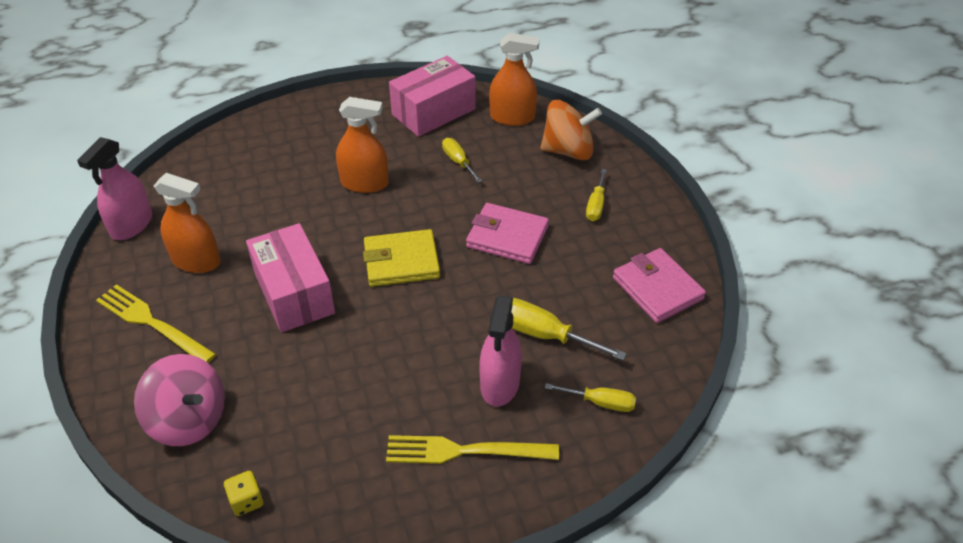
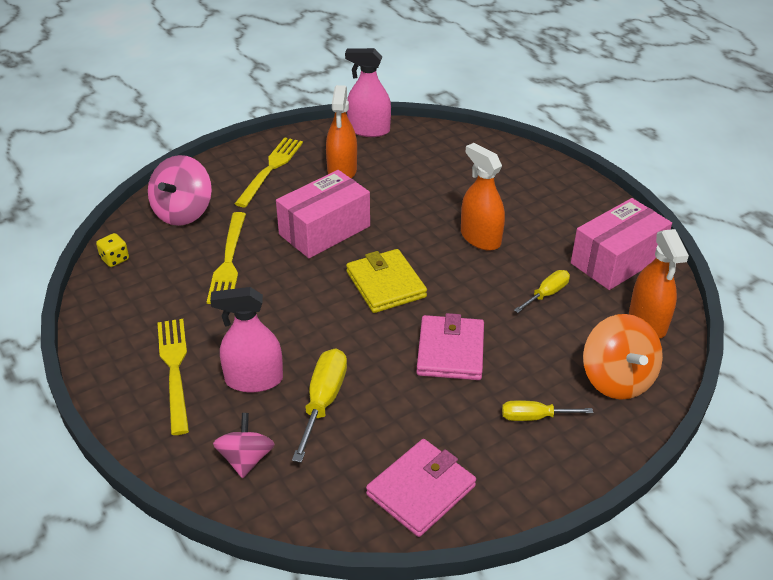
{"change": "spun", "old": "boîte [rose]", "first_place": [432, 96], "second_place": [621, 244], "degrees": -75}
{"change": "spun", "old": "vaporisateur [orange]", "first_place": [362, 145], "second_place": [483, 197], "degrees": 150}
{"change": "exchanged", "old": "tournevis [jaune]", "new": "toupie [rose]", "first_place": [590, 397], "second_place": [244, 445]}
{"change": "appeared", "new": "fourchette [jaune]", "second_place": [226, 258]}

## WHAT IS REQUIRED
Please show every line above that includes the word "rose".

## OUTPUT OF THE TASK
{"change": "spun", "old": "boîte [rose]", "first_place": [432, 96], "second_place": [621, 244], "degrees": -75}
{"change": "exchanged", "old": "tournevis [jaune]", "new": "toupie [rose]", "first_place": [590, 397], "second_place": [244, 445]}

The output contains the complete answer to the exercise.